(Scene change data)
════════════════
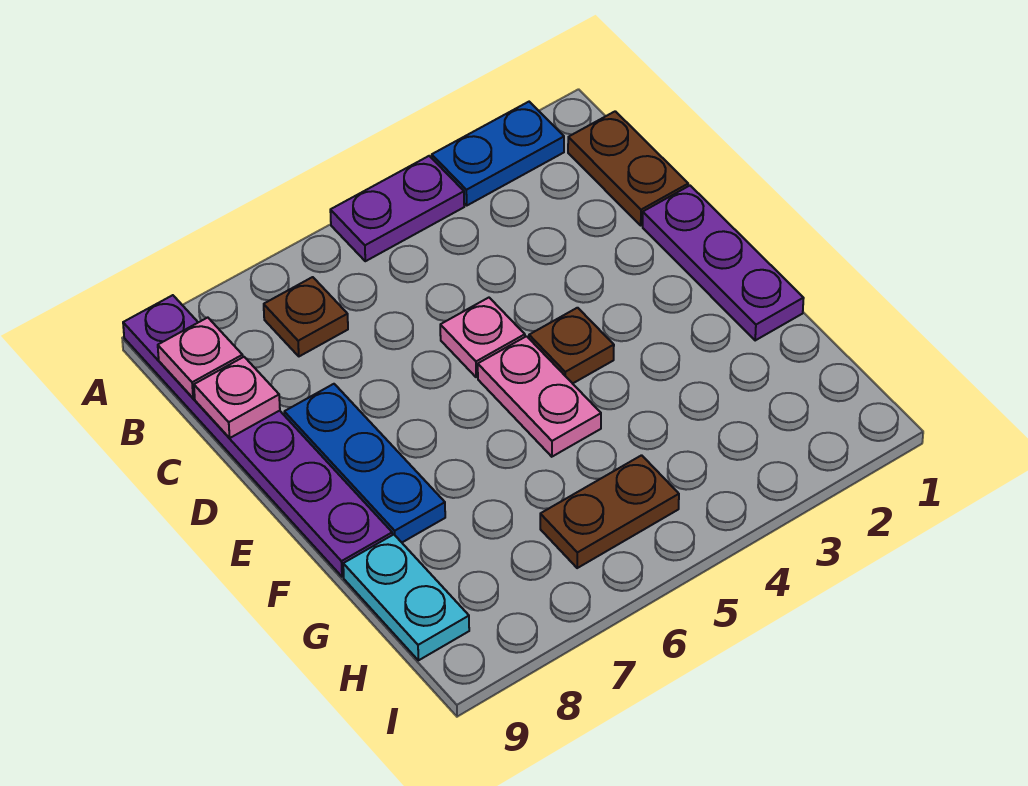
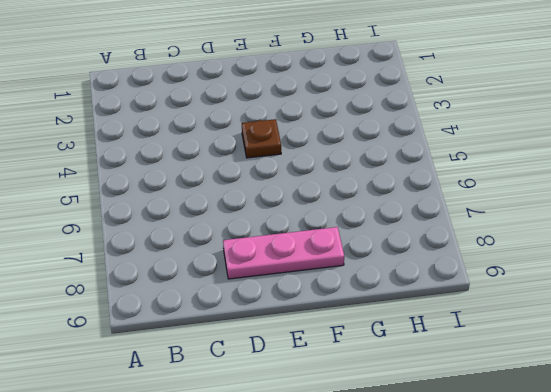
pink plate D8:F8 level 1 -> blue plate D8:F8 level 1
none -> blue plate A2:A3 level 1
none -> purple plate A4:A5 level 1
none -> purple plate A9:F9 level 1

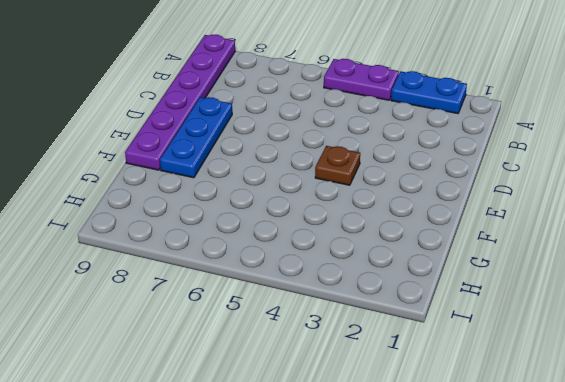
none -> brown plate B1:C1 level 1
none -> brown plate B7 level 1
none -> purple plate D1:F1 level 1

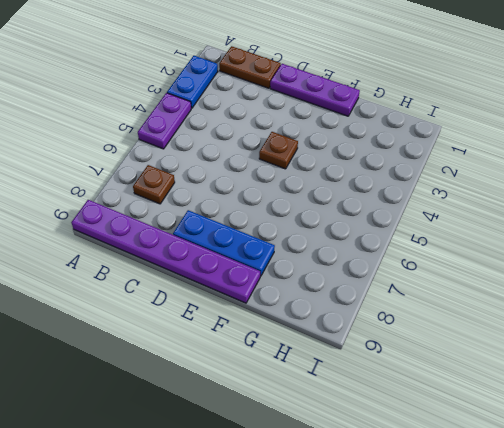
none -> pink plate D5 level 1
none -> pink plate E5:F5 level 1
none -> cyan plate G9:H9 level 1

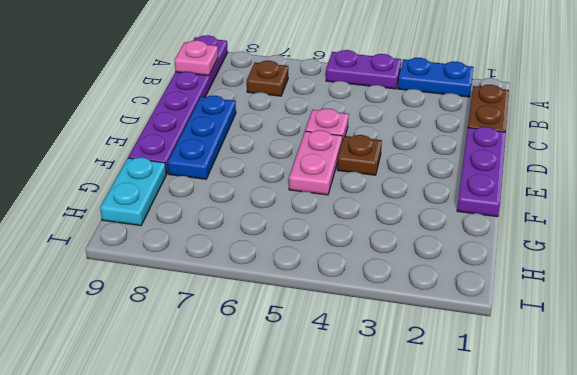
none -> brown plate H5:H6 level 1
none -> pink plate C9 level 2

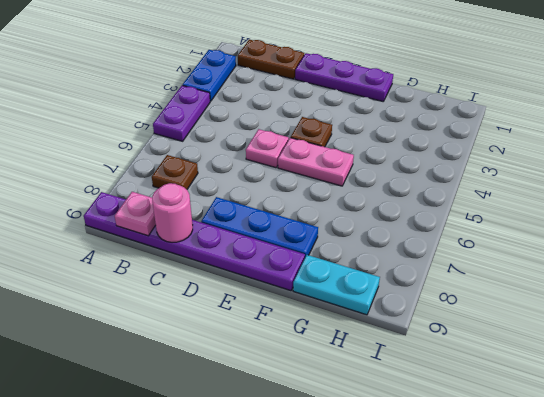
pink round brick C9 level 2 -> pink plate C9 level 2
none -> brown plate H5:H6 level 1

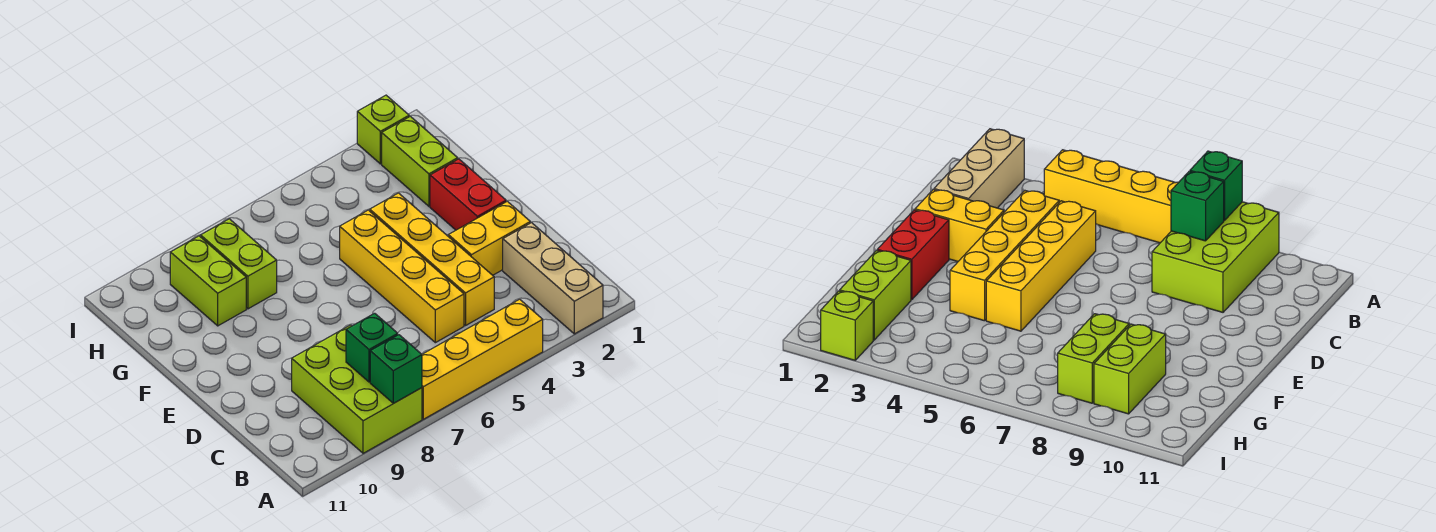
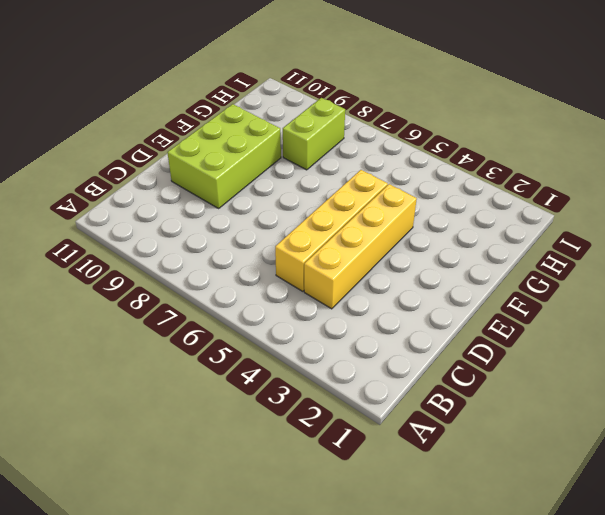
lime brick D9:F10 level 1 -> lime brick A8:C9 level 1
none -> tan brick A2:C2 level 1
none -> yellow brick A4:A7 level 1
none -> yellow brick D2:D3 level 1

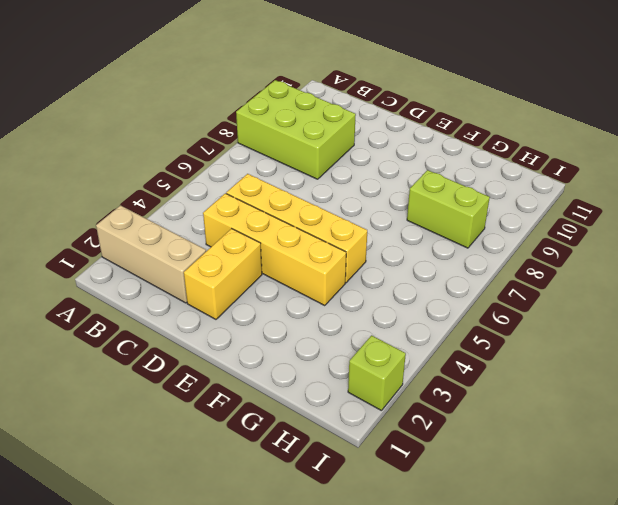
none -> yellow brick A4:A7 level 1
none -> red brick E2:F2 level 1
none -> lime brick G2:H2 level 1

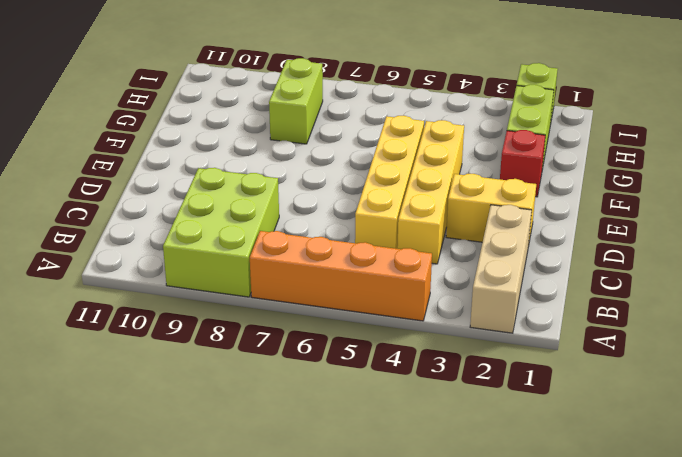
orange brick A4:A7 level 1 -> yellow brick A4:A7 level 1
red brick F2 level 1 -> red brick E2:F2 level 1
none -> lime brick G9:H9 level 1
none -> green brick A8 level 2
none -> green brick B8 level 2

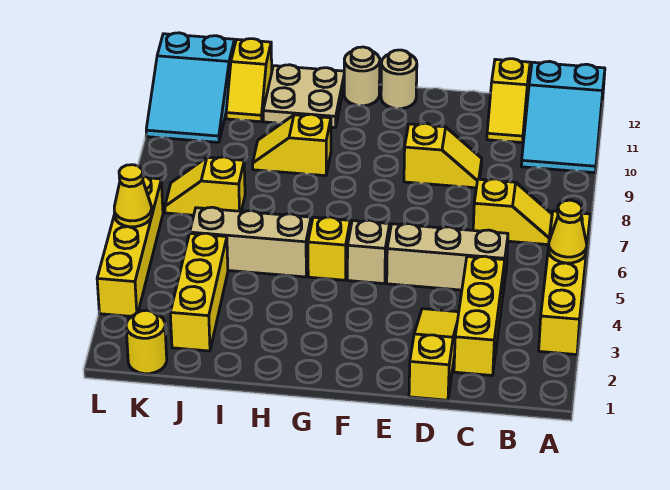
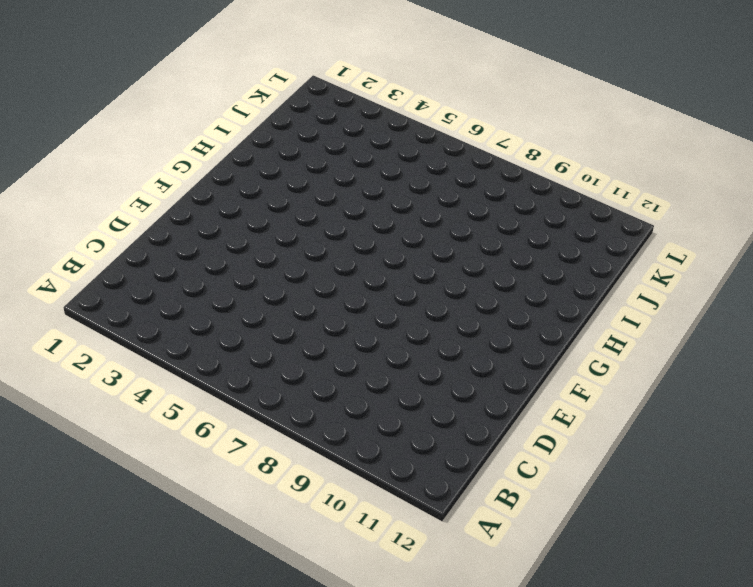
none -> yellow brick A3:A6 level 1
none -> cyan slope A10:B12 level 1 top 12
none -> yellow slope B7:C7 level 1 top C

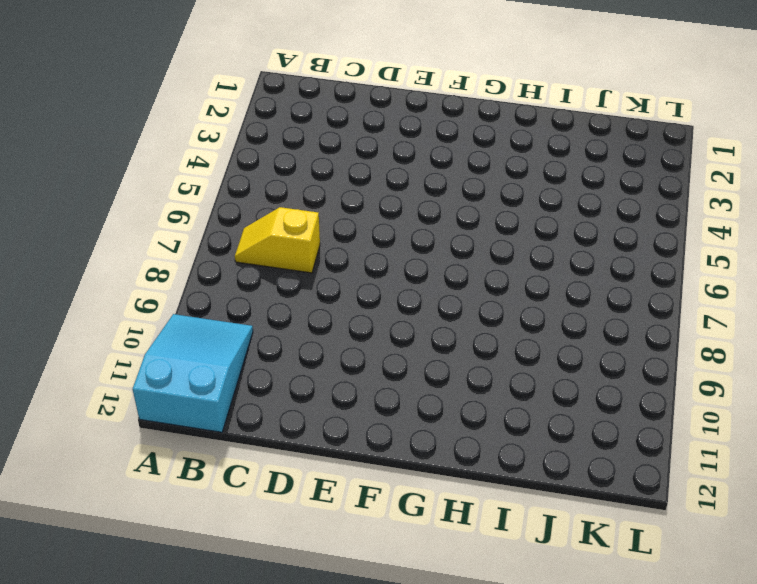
none -> yellow brick A3:A6 level 1
none -> yellow brick C2:C4 level 1
none -> tan brick C5:E5 level 1

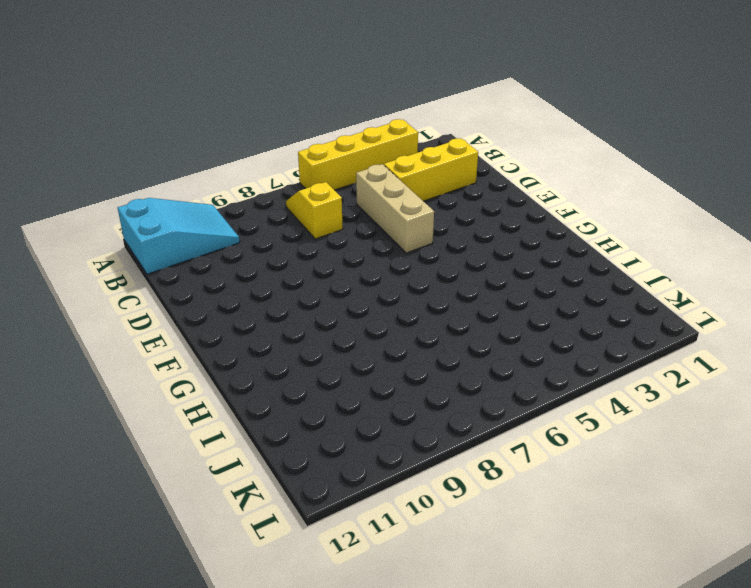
none -> yellow slope C11:C12 level 1 top 12
none -> yellow slope D1:D3 level 1 top 1
none -> yellow slope D9:E9 level 1 top E

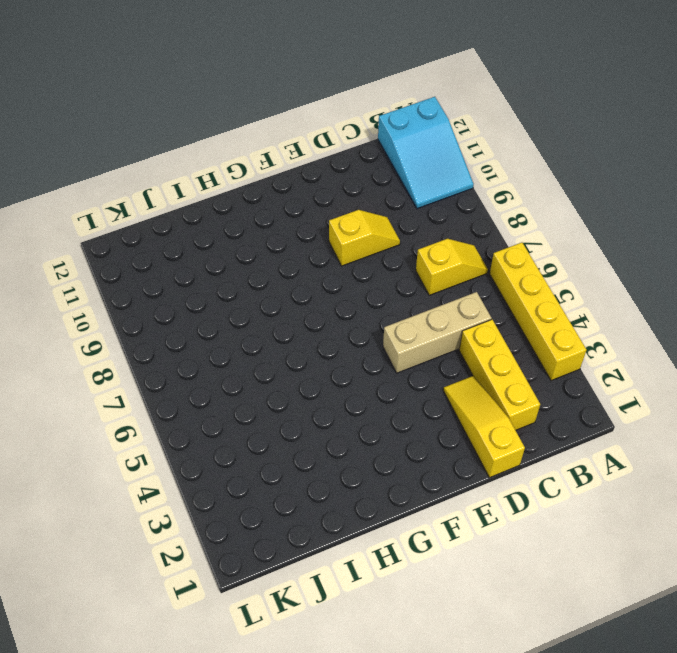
none -> yellow slope C11:C12 level 1 top 12
none -> tan brick F5 level 1
none -> tan round brick F12 level 1

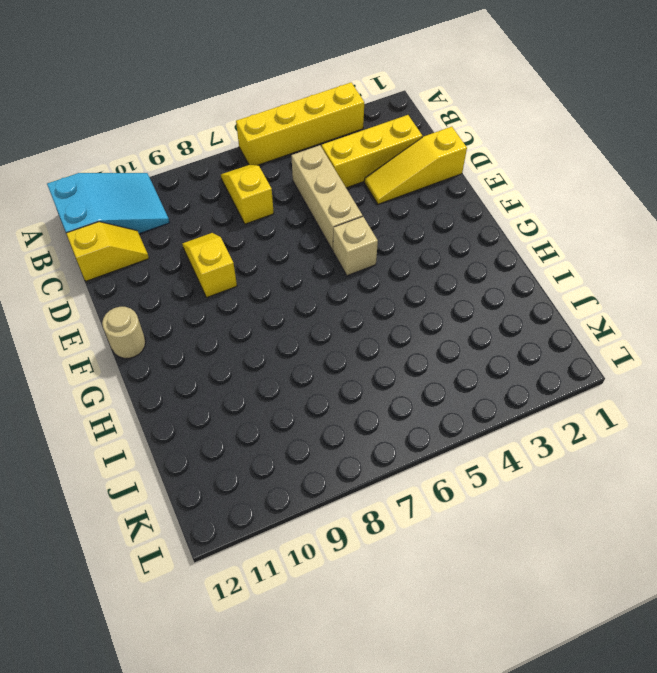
none -> yellow brick G5 level 1
none -> tan round brick G12 level 1
none -> tan brick H5:J5 level 1

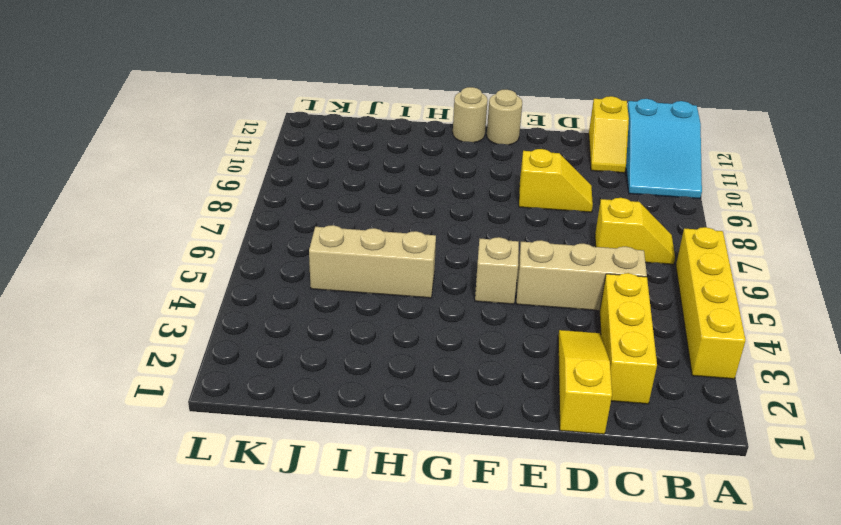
none -> yellow brick G5 level 1
none -> yellow slope H9:I9 level 1 top H
none -> tan plate H11:I12 level 1

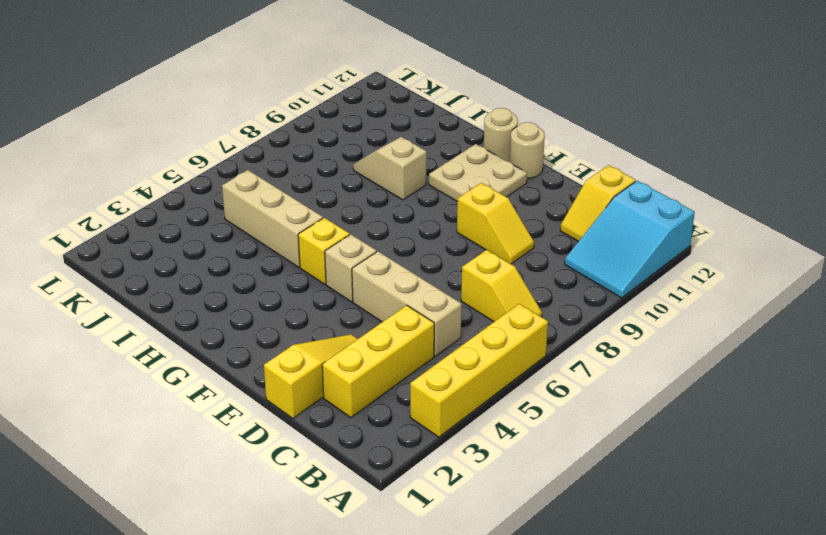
tan plate F10:G11 level 1 -> tan plate H11:I12 level 1
tan slope H9:I9 level 1 top H -> yellow slope H9:I9 level 1 top H
none -> yellow brick J2:J4 level 1
none -> yellow slope J7:K7 level 1 top J
none -> yellow slope J11:J12 level 1 top 12

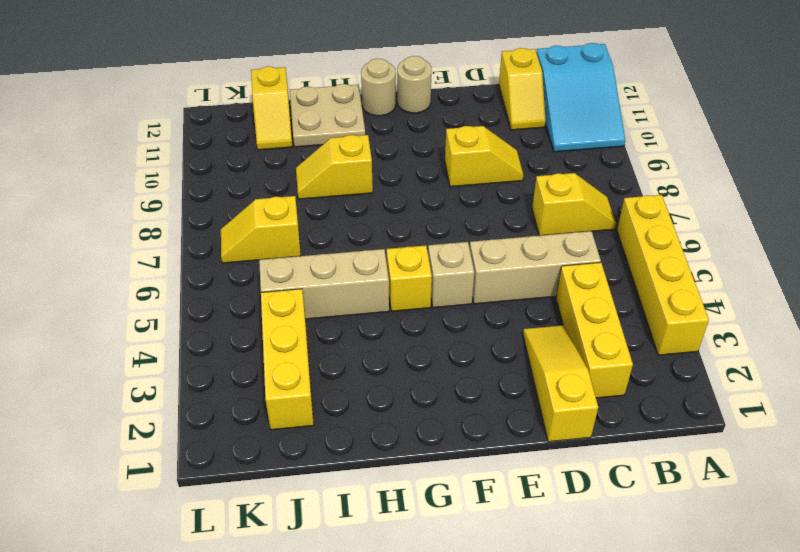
none -> yellow round brick K1 level 1
none -> cyan slope K10:L12 level 1 top 12
none -> yellow brick L3:L6 level 1

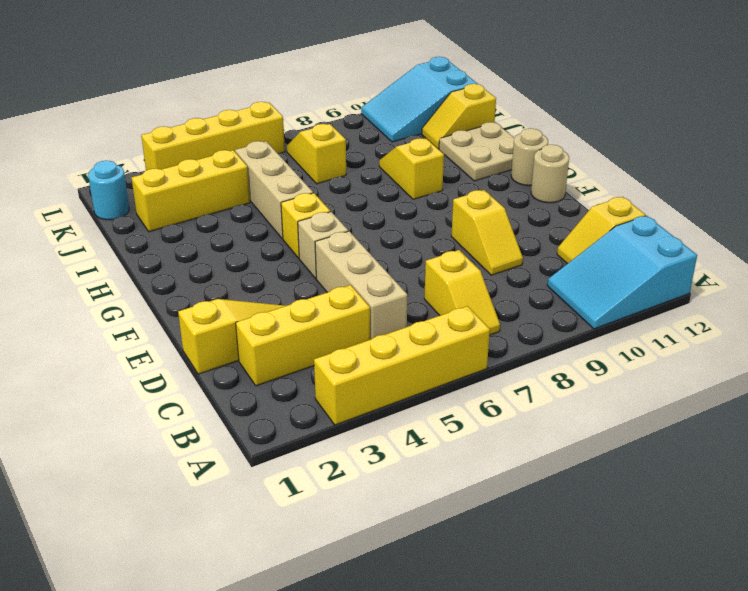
cyan round brick K1 level 1 -> yellow round brick K1 level 1
none -> yellow cone A5 level 2
none -> yellow cone L5 level 2

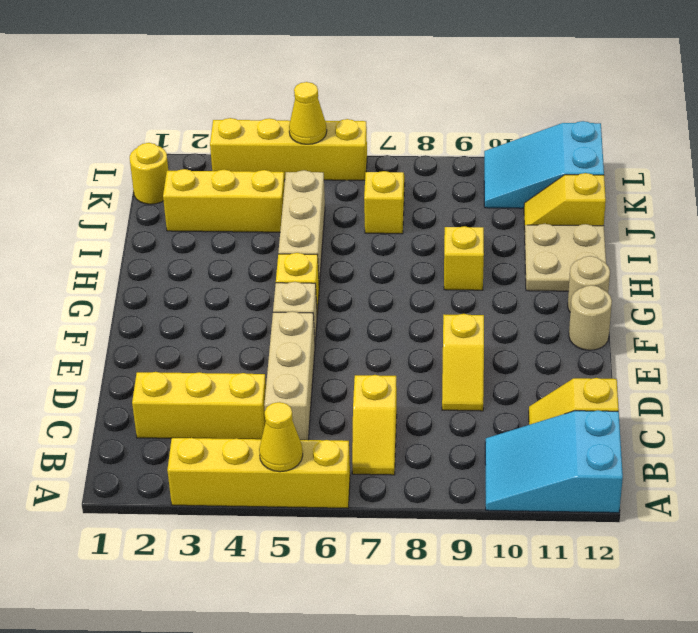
none -> yellow slope D1:D3 level 1 top 1

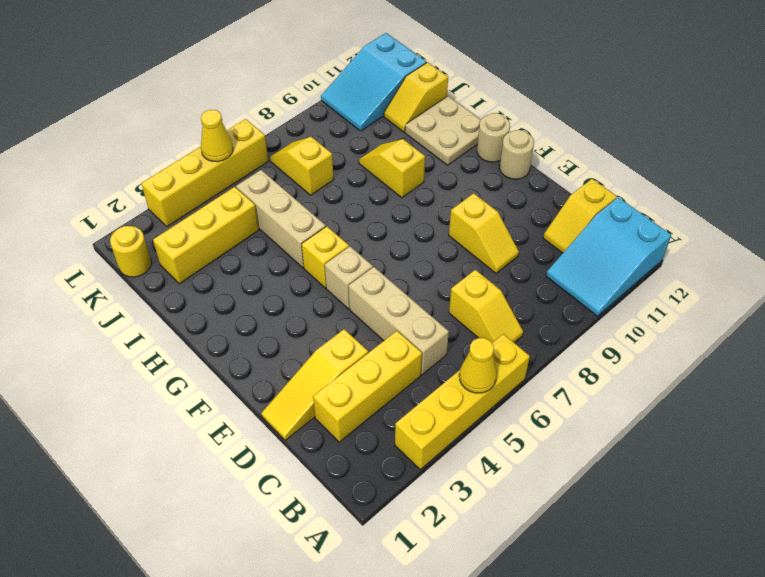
yellow slope D1:D3 level 1 top 3 -> yellow slope D1:D3 level 1 top 1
════════════════
**YOUR GOAL:** Each line above from the one containing "none -> purple plate A9:F9 level 1" through the one containing "none -> lime brick G2:H2 level 1" is to be returned verbatim. Nothing else, and no pictures.

**ANSWER TO THIS PROBLEM:**
none -> purple plate A9:F9 level 1

none -> brown plate B1:C1 level 1
none -> brown plate B7 level 1
none -> purple plate D1:F1 level 1

none -> pink plate D5 level 1
none -> pink plate E5:F5 level 1
none -> cyan plate G9:H9 level 1

none -> brown plate H5:H6 level 1
none -> pink plate C9 level 2

pink round brick C9 level 2 -> pink plate C9 level 2
none -> brown plate H5:H6 level 1

lime brick D9:F10 level 1 -> lime brick A8:C9 level 1
none -> tan brick A2:C2 level 1
none -> yellow brick A4:A7 level 1
none -> yellow brick D2:D3 level 1

none -> yellow brick A4:A7 level 1
none -> red brick E2:F2 level 1
none -> lime brick G2:H2 level 1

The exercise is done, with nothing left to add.